*Data records*
++++++++

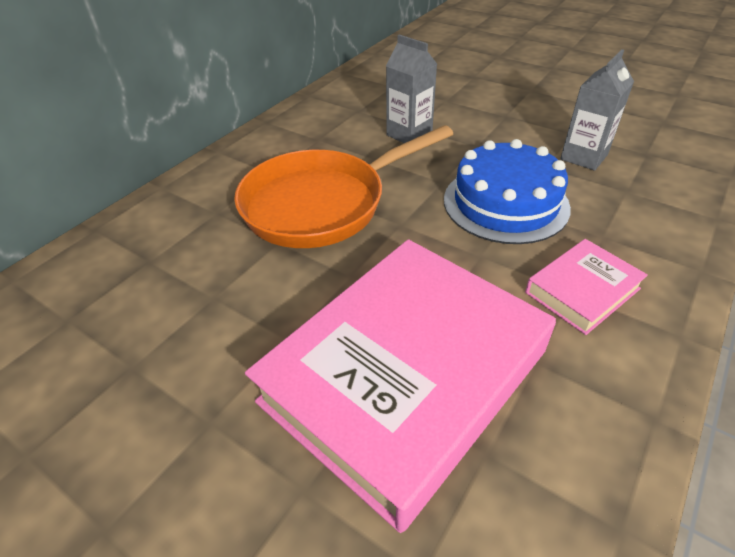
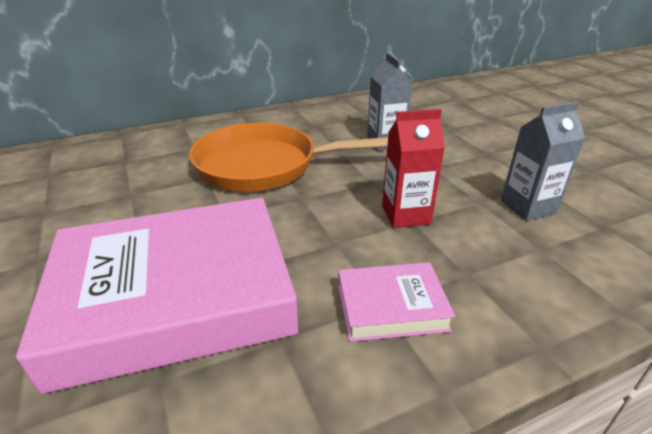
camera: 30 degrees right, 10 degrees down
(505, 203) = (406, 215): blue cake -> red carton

++++++++

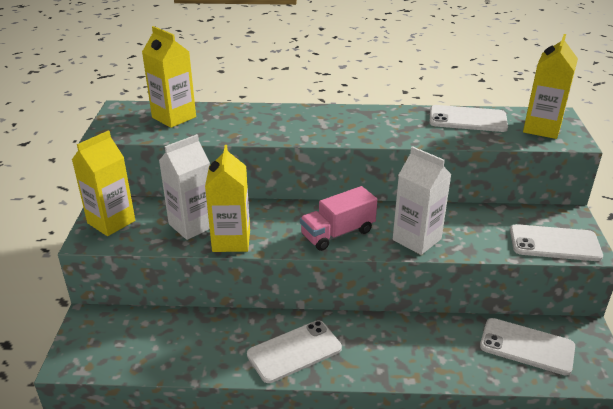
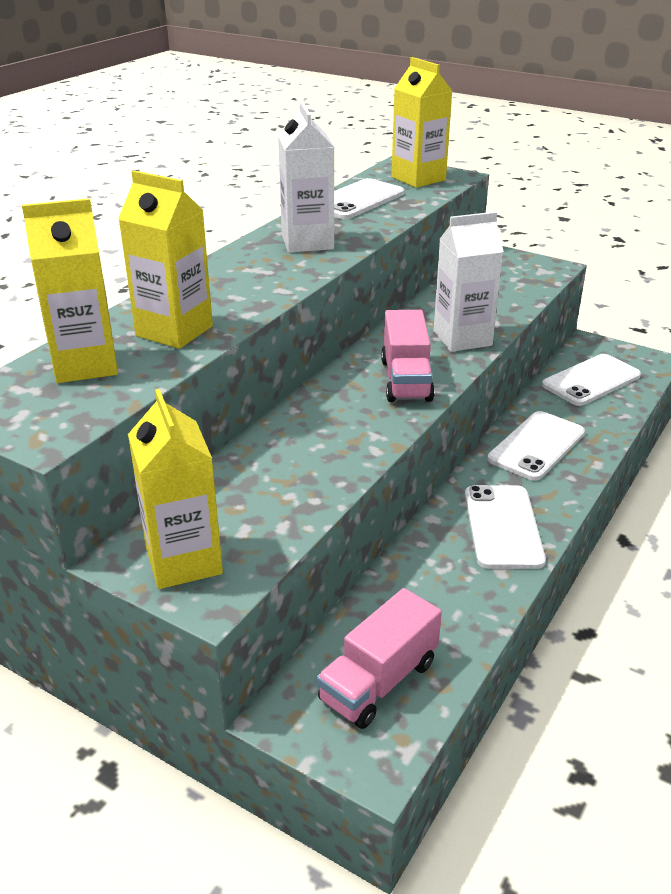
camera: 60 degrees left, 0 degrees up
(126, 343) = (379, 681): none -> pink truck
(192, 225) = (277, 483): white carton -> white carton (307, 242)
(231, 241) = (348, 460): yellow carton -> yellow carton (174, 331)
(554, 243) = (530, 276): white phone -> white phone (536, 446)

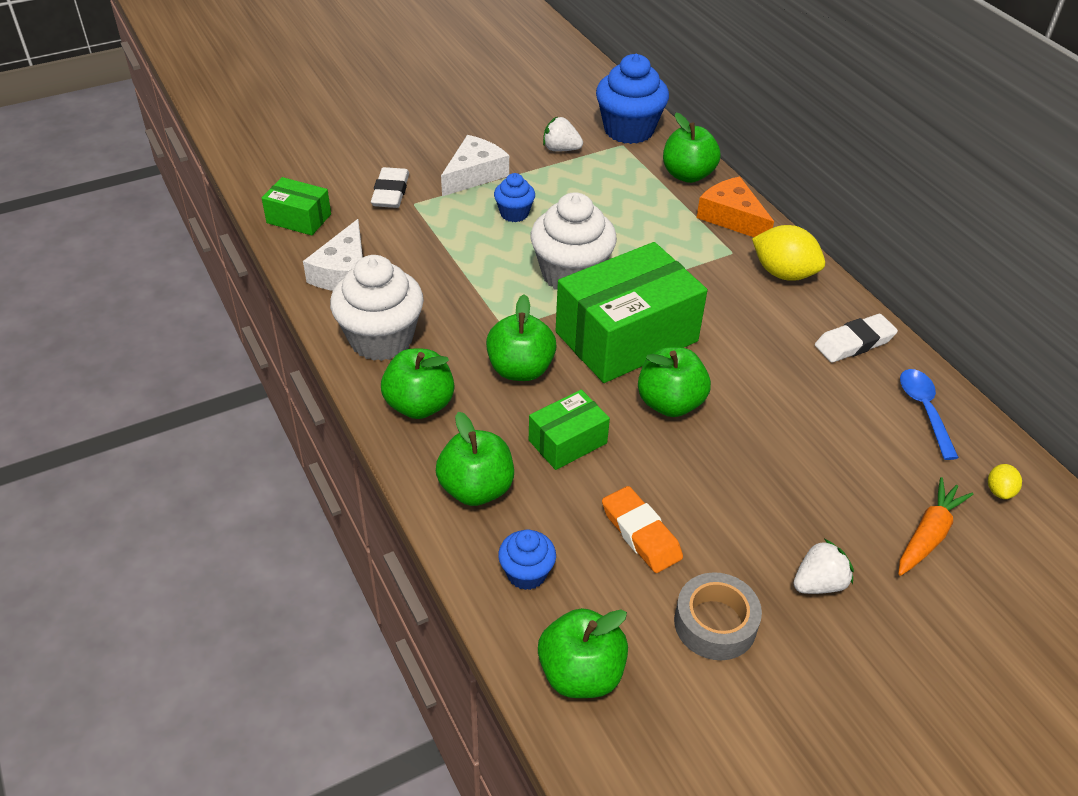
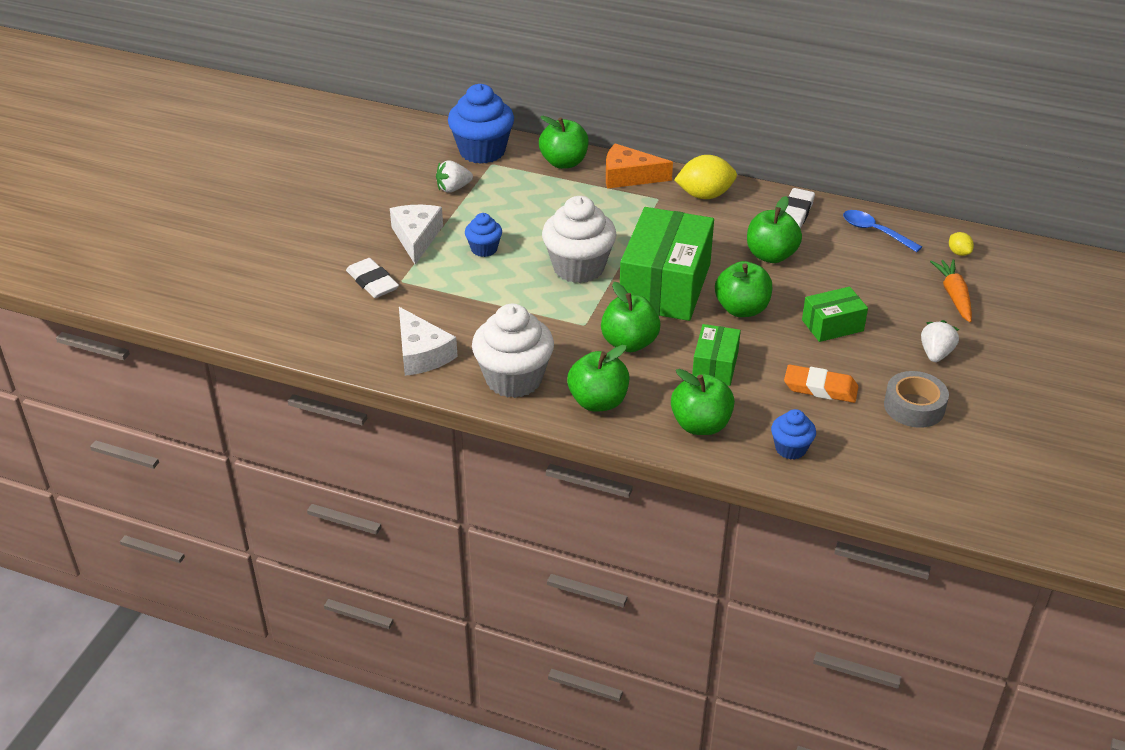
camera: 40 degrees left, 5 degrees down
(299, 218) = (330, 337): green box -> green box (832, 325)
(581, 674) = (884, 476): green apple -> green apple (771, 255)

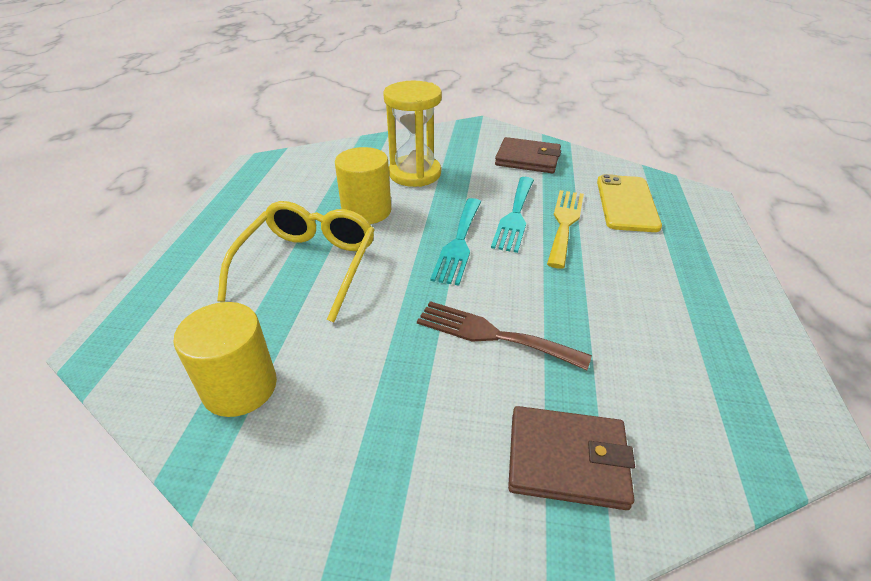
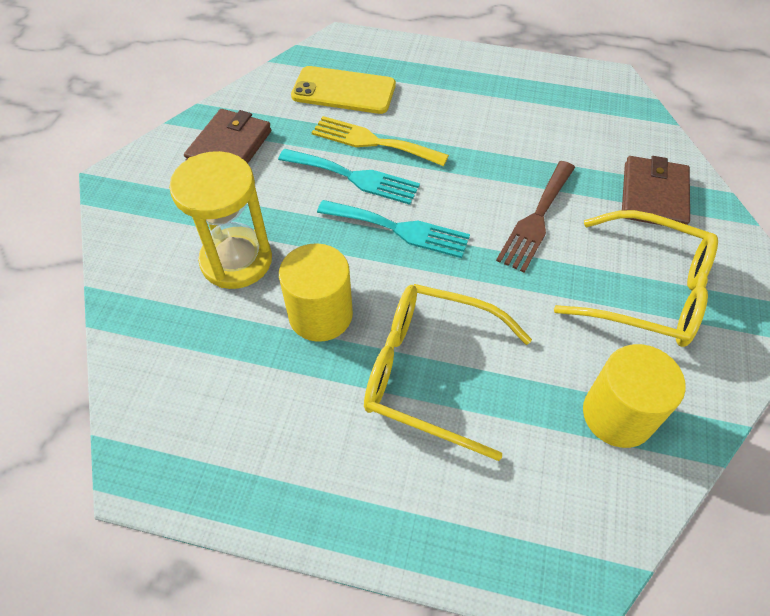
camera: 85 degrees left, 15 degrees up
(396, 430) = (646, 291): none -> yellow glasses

++++++++

*Work instruction*
Go through the records line by line and give the number of lines with the string "camera" in them, stating nothing else.

*Solved exercise*
4